Output exactly what appears from the line containing "turquoise candle: 2 -> 0" to the end of the data below, and nothing more.
■ ■ ■
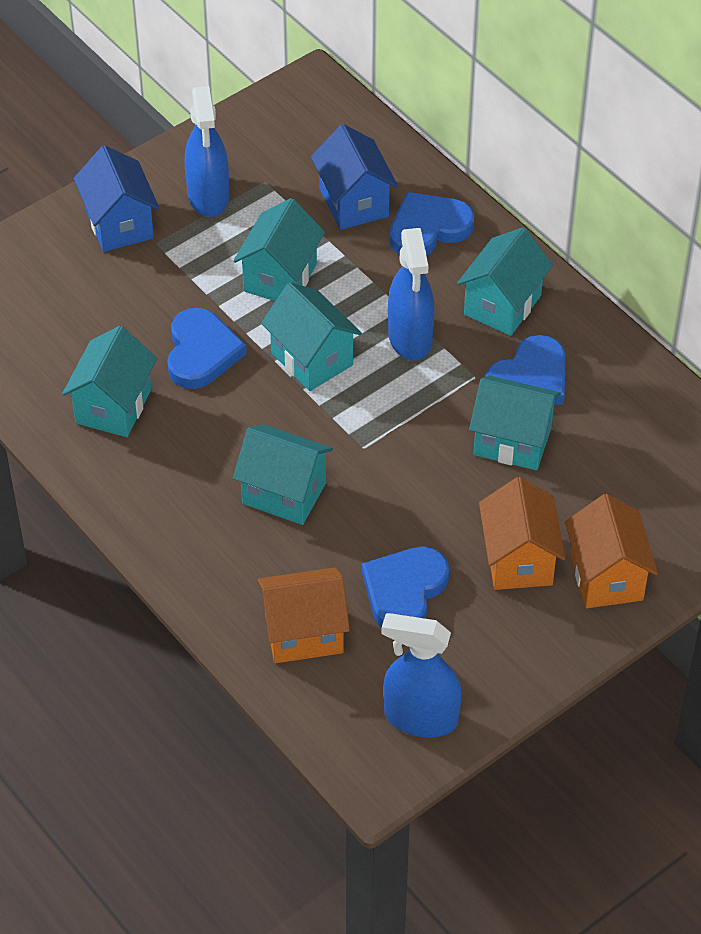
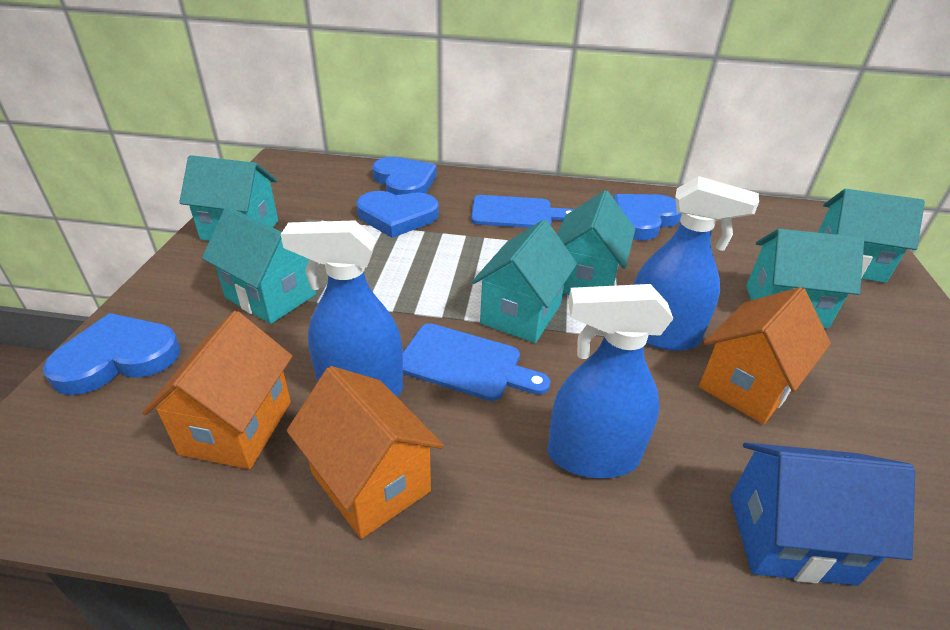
blue cutting board: 0 -> 2
blue house: 2 -> 1

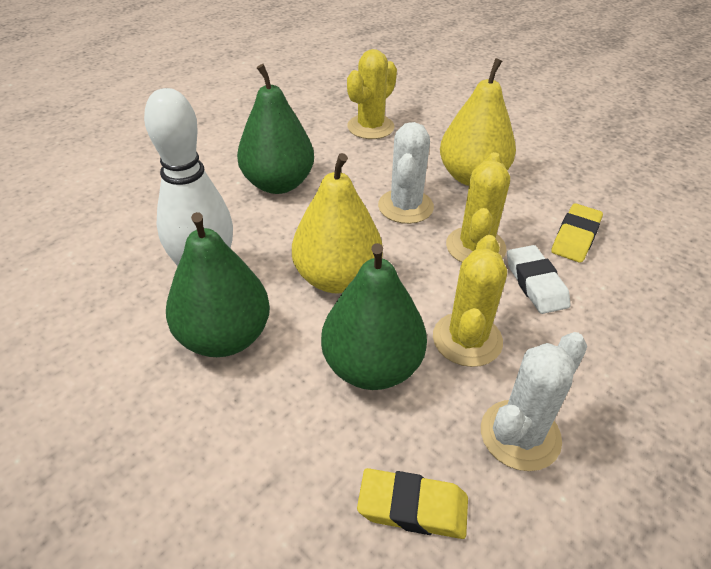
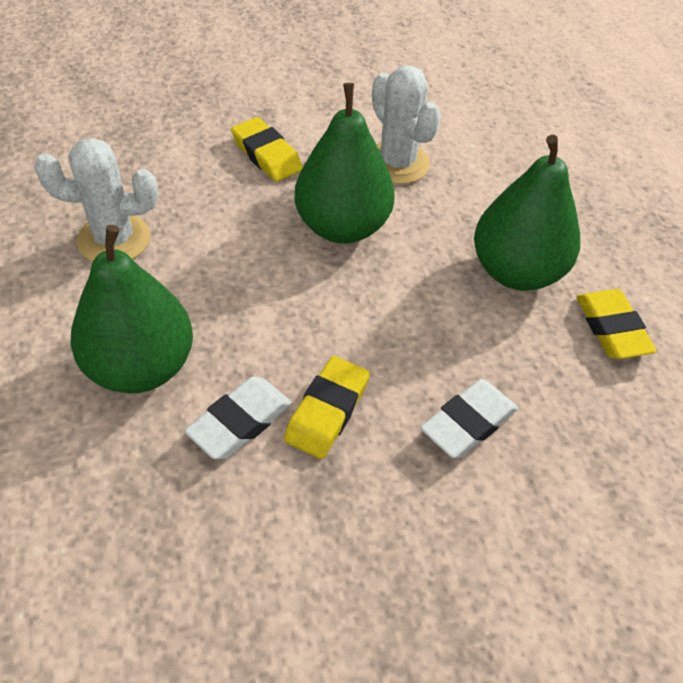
white bowling pin: 1 -> 0
white eraser: 1 -> 2
yellow cactus: 3 -> 0
yellow eraser: 2 -> 3
yellow pear: 2 -> 0

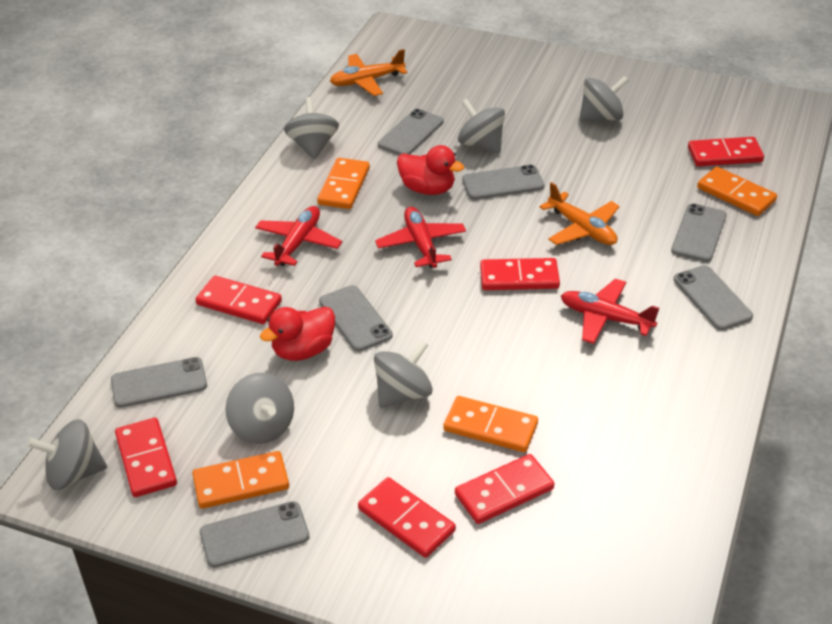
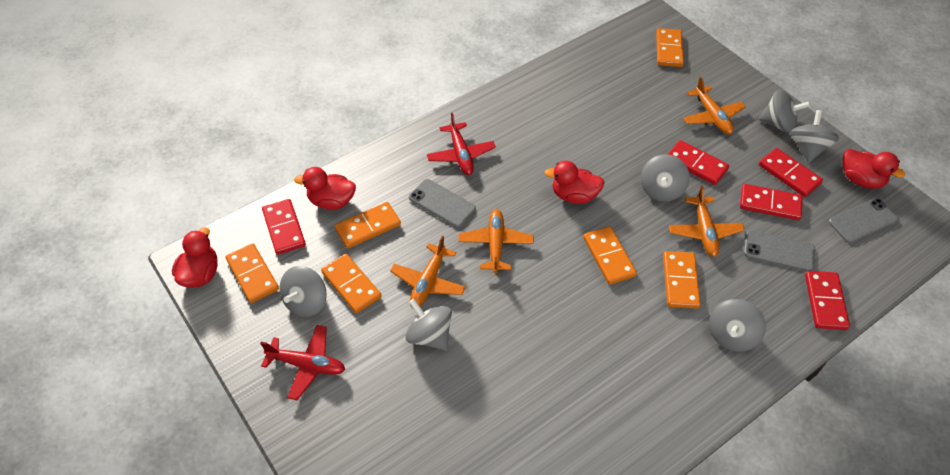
grey phone: 7 -> 3
orange domino: 4 -> 6
orange plane: 2 -> 4
red domino: 6 -> 5
red duck: 2 -> 4
red plane: 3 -> 2

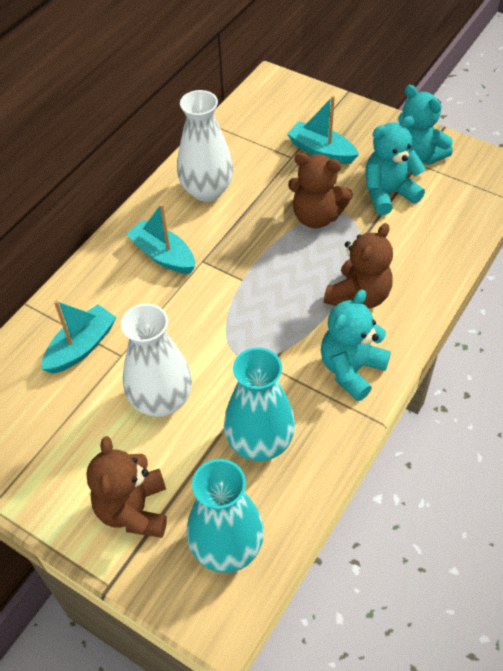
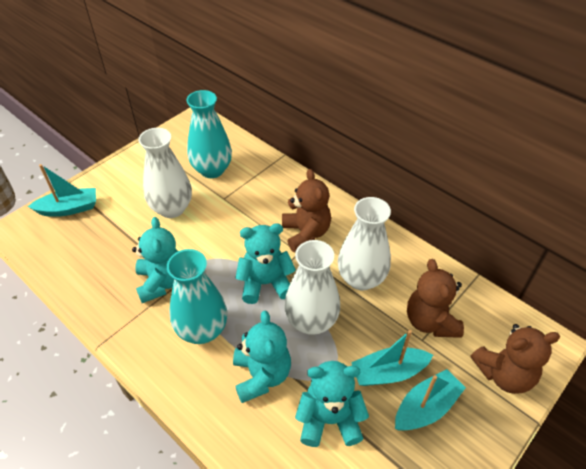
turquoise teddy bear: 3 -> 4
white vase: 2 -> 3

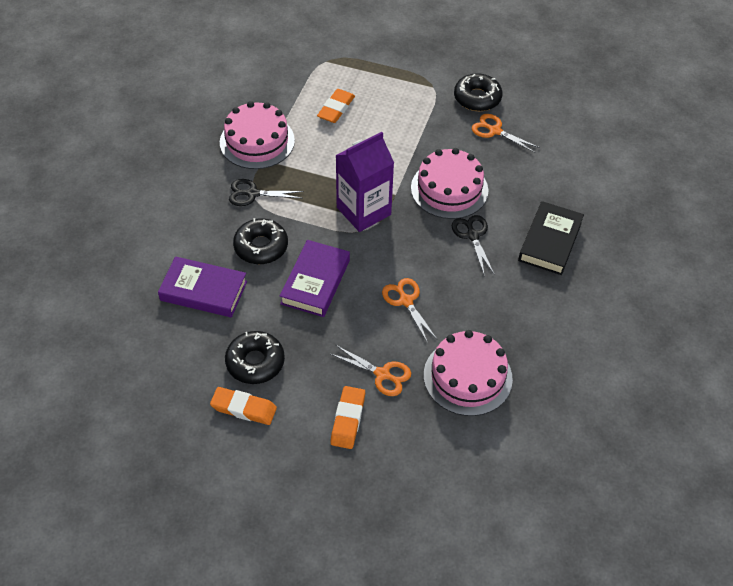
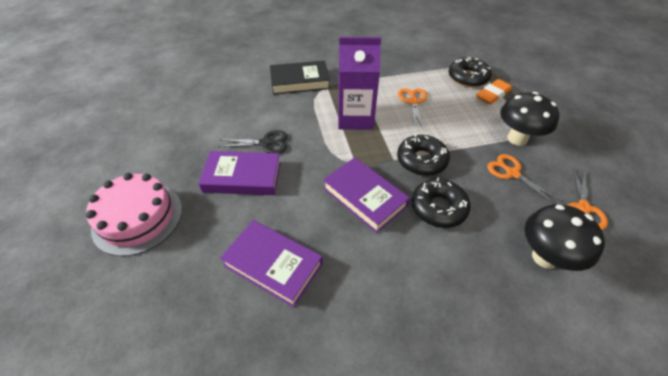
black mushroom: 0 -> 2
black scissors: 2 -> 1
orange eraser: 3 -> 1
pink cake: 3 -> 1
purple book: 2 -> 3

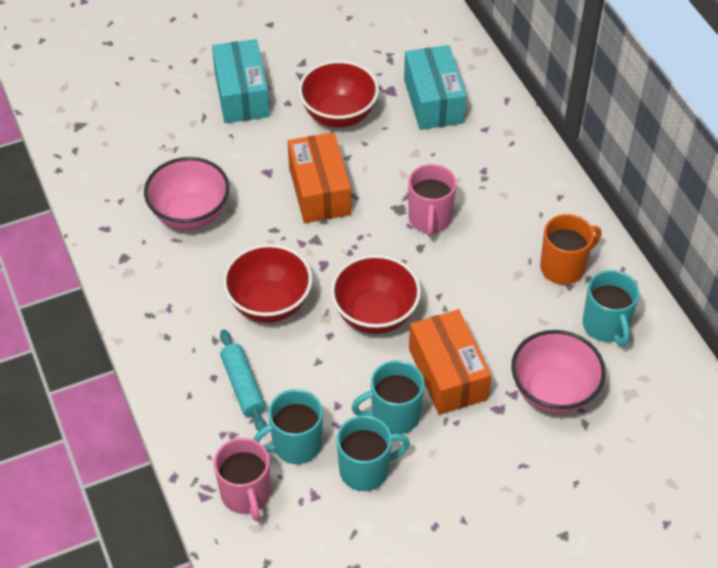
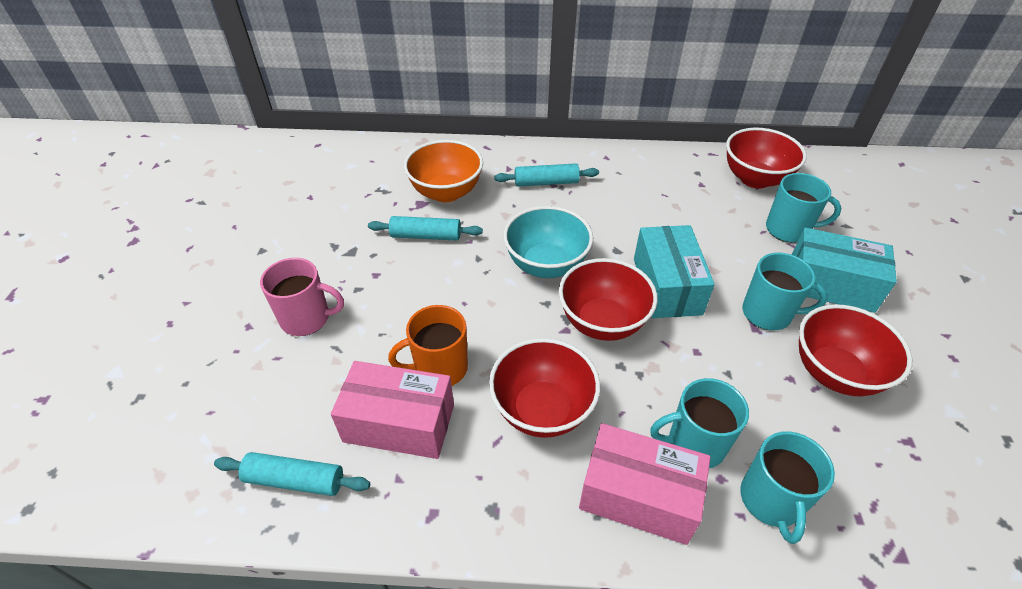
orange bowl: 0 -> 1
orange box: 2 -> 0
pink bowl: 2 -> 0
pink box: 0 -> 2
pink mug: 2 -> 1
red bowl: 3 -> 4
turquoise bowl: 0 -> 1
turquoise rolling pin: 1 -> 3

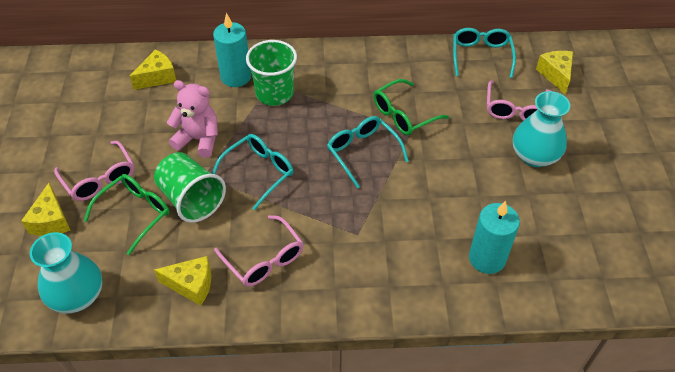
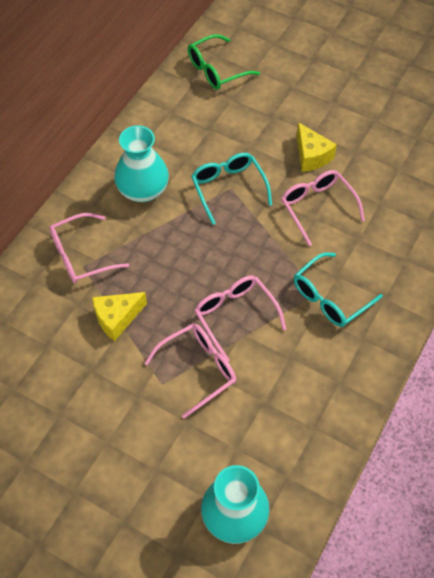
green cup: 2 -> 0
green glasses: 2 -> 1
pink glasses: 3 -> 4
pink teddy bear: 1 -> 0
turquoise candle: 2 -> 0
turquoise glasses: 3 -> 2
yellow cheese: 4 -> 2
■ ■ ■
The answer:
turquoise candle: 2 -> 0
turquoise glasses: 3 -> 2
yellow cheese: 4 -> 2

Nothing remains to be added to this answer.